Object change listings
......
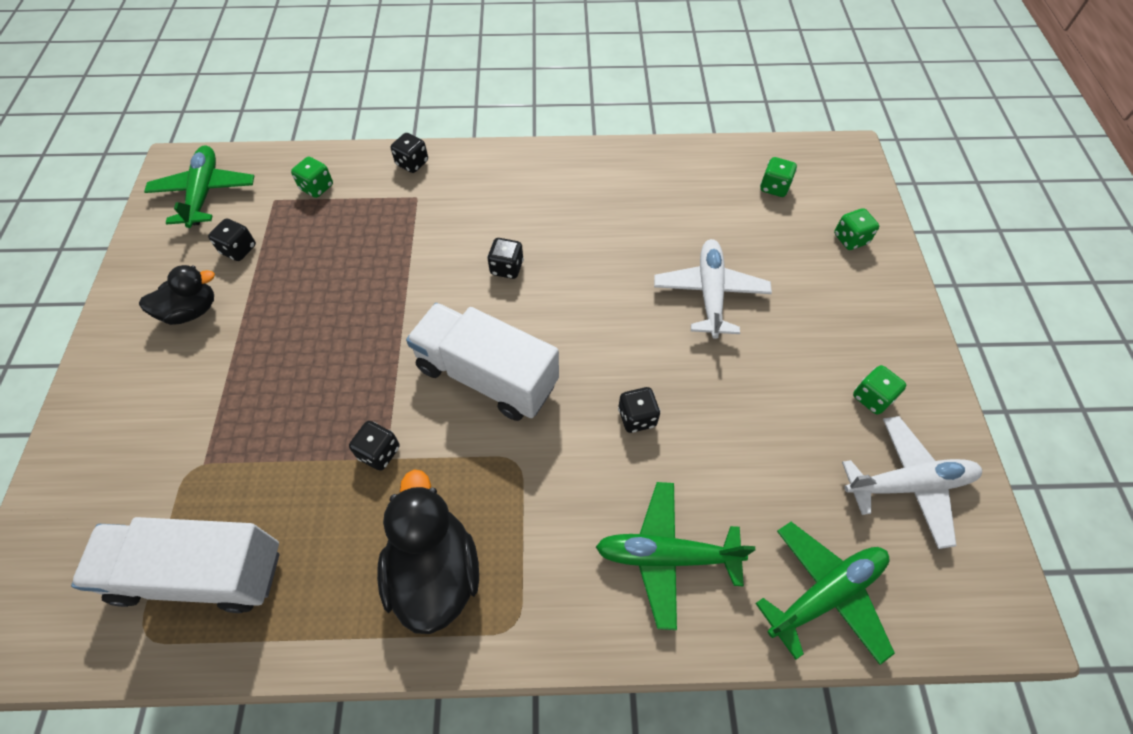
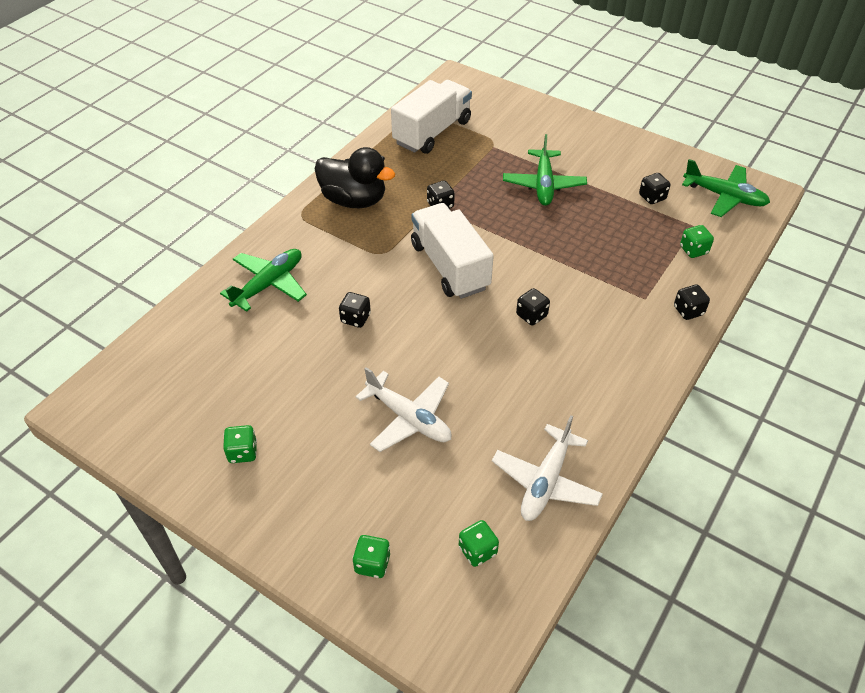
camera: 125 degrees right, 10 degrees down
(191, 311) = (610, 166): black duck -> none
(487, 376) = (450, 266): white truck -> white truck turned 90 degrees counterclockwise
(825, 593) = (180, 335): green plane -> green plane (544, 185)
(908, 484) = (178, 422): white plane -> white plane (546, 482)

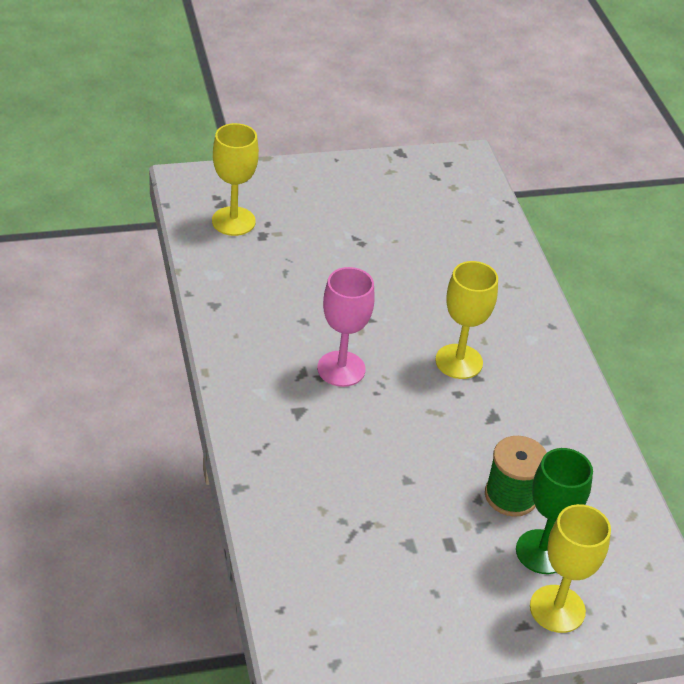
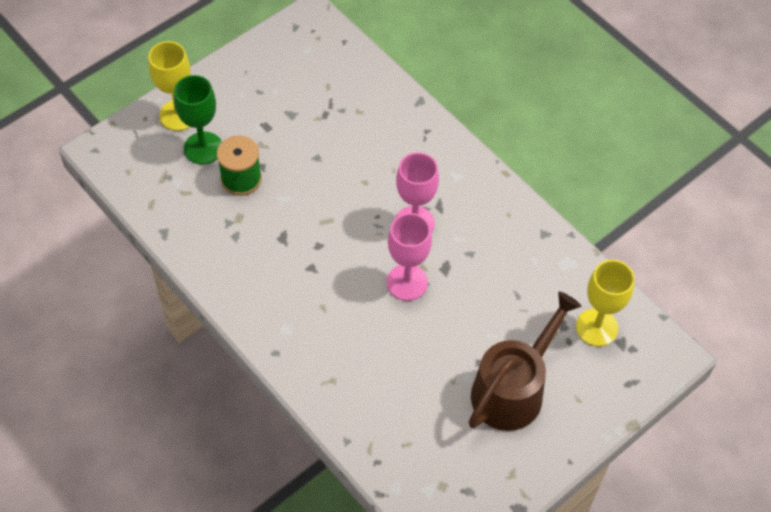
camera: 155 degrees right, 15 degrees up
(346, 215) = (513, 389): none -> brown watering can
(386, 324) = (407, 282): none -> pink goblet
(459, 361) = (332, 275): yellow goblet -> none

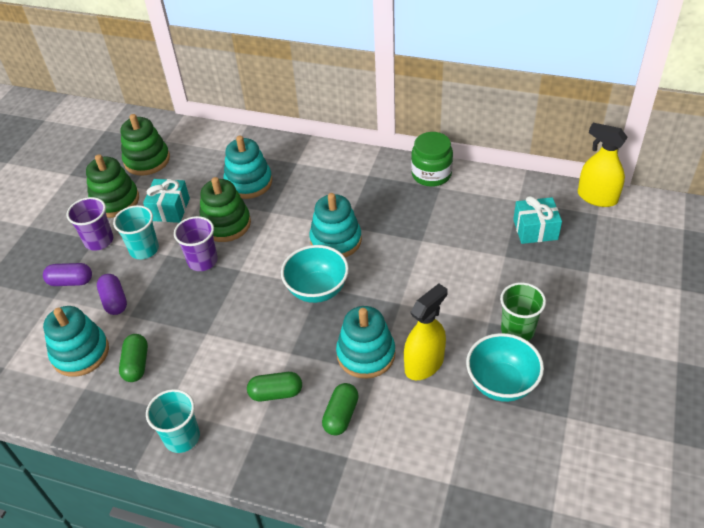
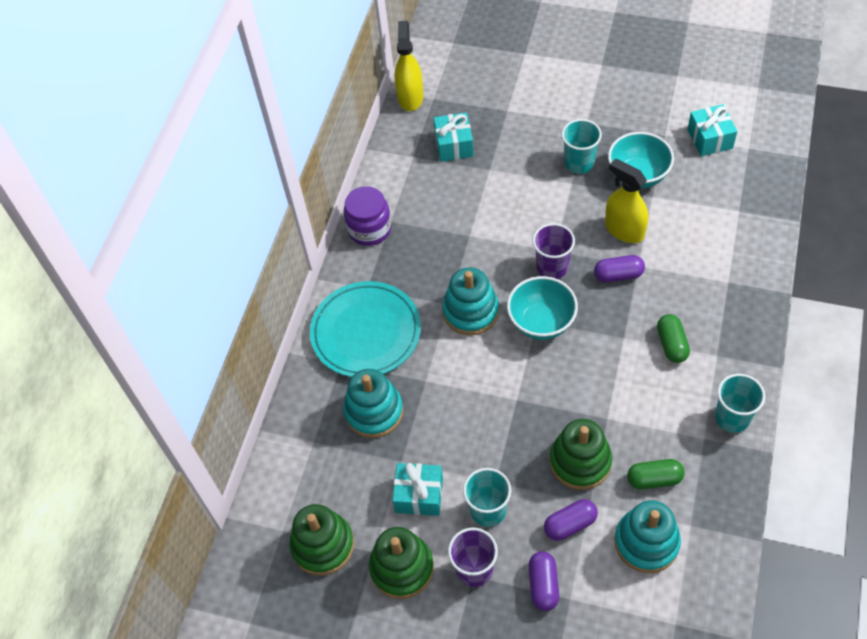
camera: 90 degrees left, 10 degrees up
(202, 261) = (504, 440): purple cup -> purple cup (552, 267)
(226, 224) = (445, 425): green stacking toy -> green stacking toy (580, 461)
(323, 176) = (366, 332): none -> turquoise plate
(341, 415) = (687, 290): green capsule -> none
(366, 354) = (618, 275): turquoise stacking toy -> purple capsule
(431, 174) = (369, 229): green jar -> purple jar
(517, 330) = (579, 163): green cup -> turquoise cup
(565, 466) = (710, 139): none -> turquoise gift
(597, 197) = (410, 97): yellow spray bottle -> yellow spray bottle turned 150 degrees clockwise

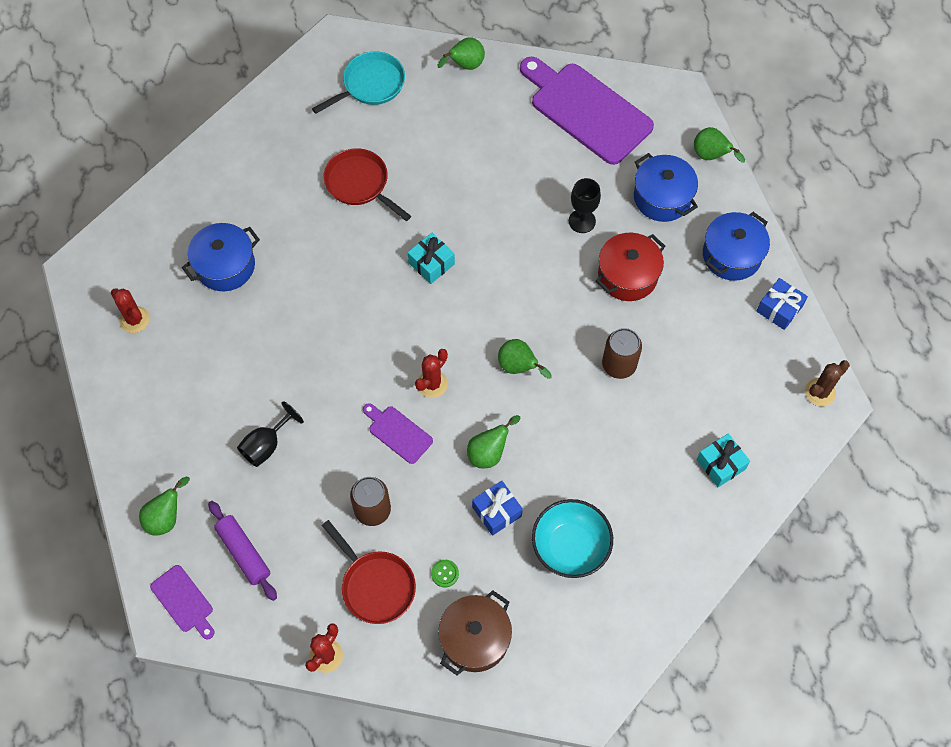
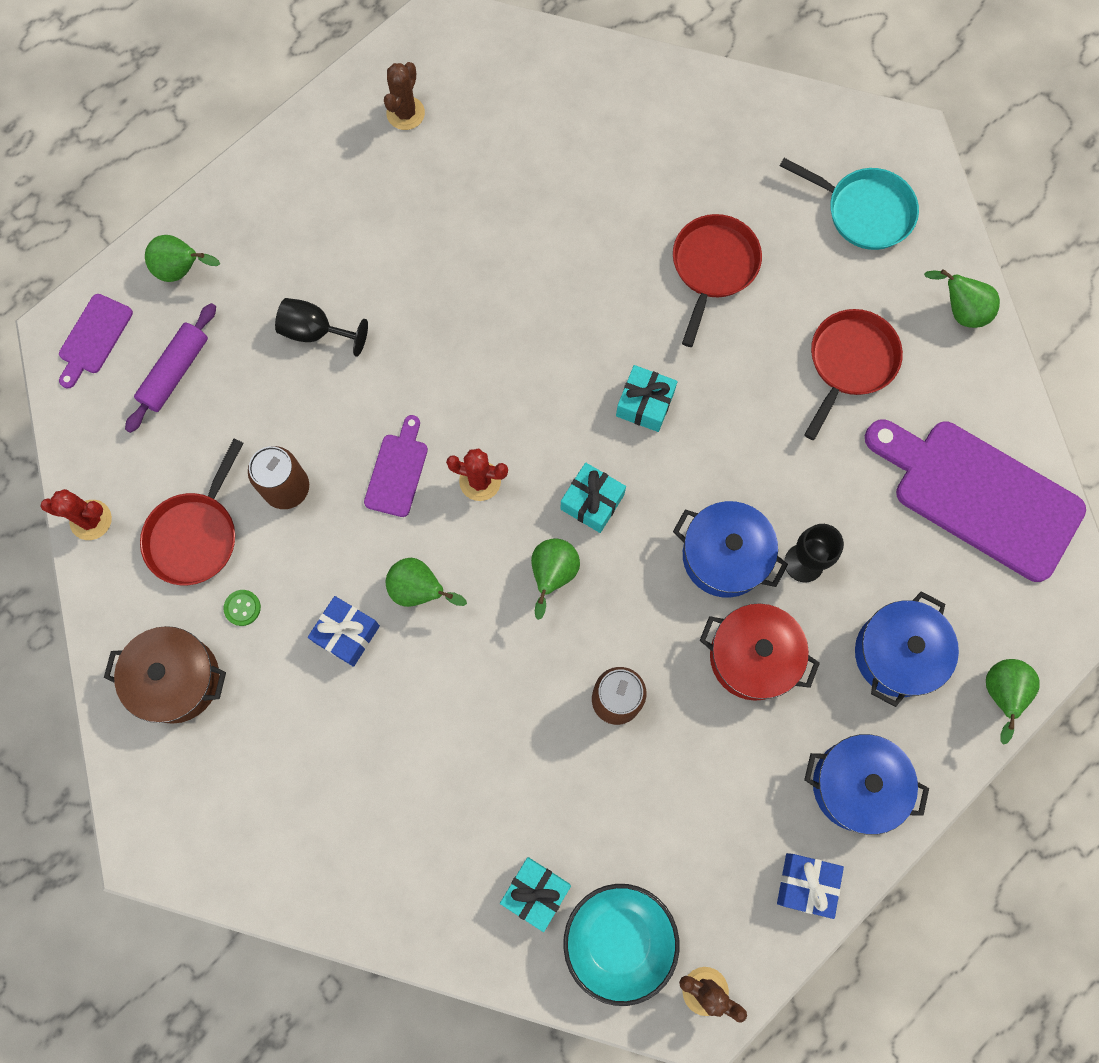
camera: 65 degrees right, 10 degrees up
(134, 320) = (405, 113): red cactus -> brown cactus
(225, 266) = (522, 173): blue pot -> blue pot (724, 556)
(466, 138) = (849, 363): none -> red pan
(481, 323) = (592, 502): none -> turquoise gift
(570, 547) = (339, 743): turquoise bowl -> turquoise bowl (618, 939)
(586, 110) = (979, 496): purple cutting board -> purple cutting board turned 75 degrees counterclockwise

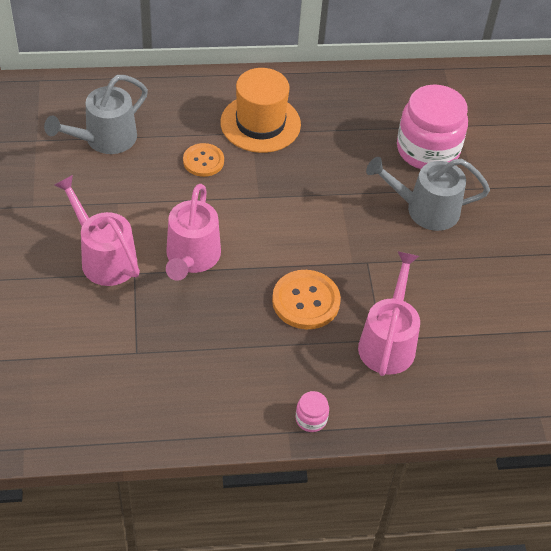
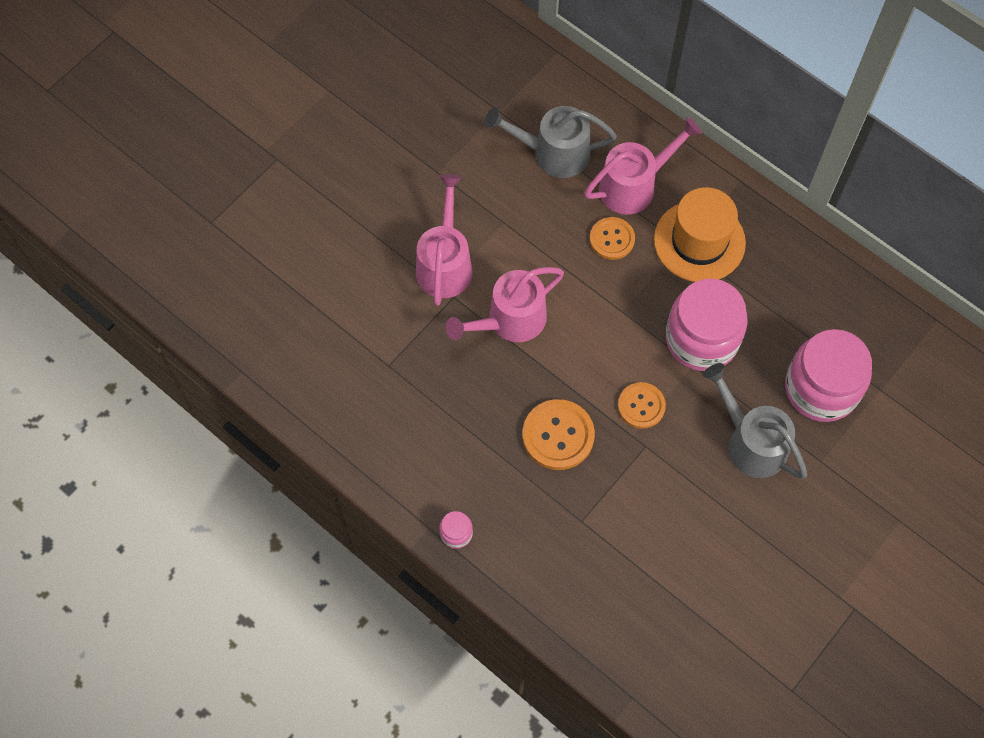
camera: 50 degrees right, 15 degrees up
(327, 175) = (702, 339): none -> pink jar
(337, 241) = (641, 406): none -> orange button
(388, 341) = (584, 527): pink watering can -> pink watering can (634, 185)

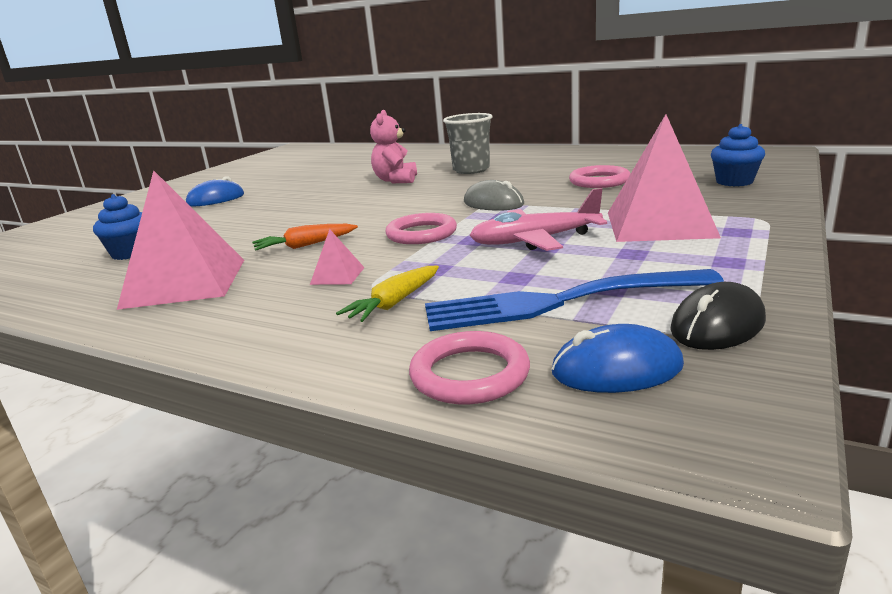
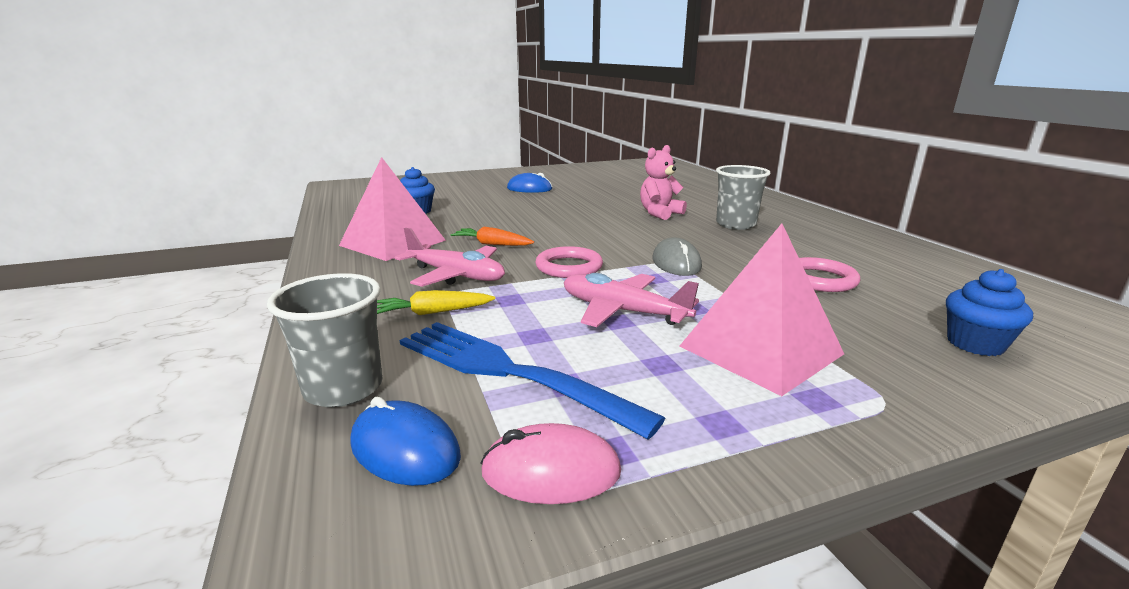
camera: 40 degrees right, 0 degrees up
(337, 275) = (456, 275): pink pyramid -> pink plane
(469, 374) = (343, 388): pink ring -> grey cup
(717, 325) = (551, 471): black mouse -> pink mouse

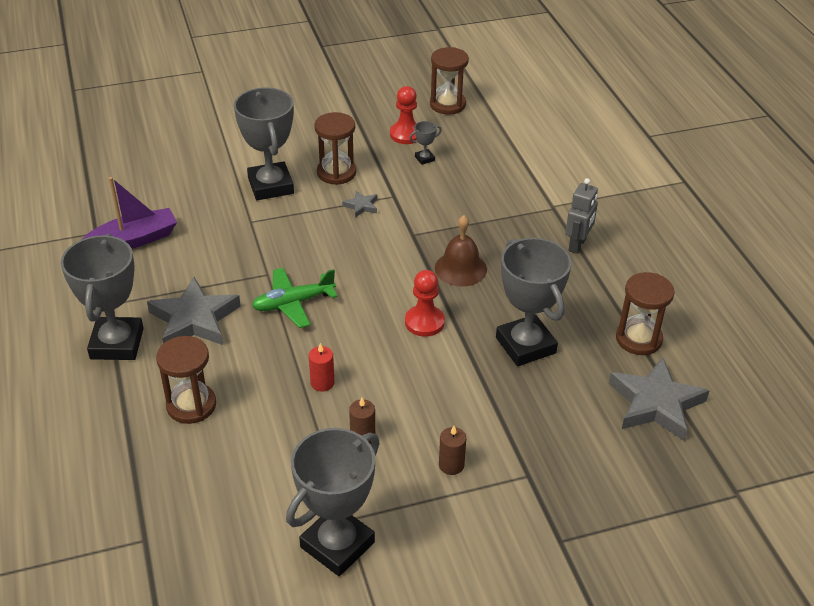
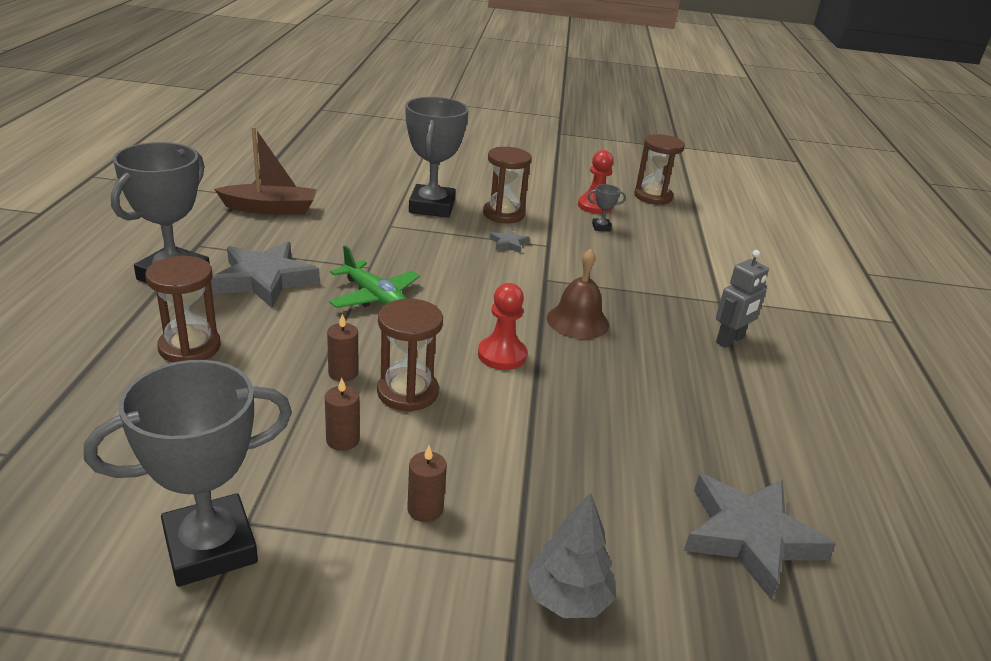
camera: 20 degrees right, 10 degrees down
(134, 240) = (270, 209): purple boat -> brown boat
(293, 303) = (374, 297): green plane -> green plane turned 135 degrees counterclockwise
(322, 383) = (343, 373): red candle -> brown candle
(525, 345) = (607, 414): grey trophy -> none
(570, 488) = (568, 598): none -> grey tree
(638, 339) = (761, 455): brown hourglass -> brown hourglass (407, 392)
......
WHAT THIS TASK INVOLVES: From the records above, output only the lines starting at the one containing "(586, 110) = (979, 496): purple" and ending at the one containing "camera: 40 degrees right, 0 degrees up", word for word. Pictures stay out.

ANSWER SECTION:
(586, 110) = (979, 496): purple cutting board -> purple cutting board turned 75 degrees counterclockwise

camera: 50 degrees right, 15 degrees up
(327, 175) = (702, 339): none -> pink jar
(337, 241) = (641, 406): none -> orange button
(388, 341) = (584, 527): pink watering can -> pink watering can (634, 185)

camera: 40 degrees right, 0 degrees up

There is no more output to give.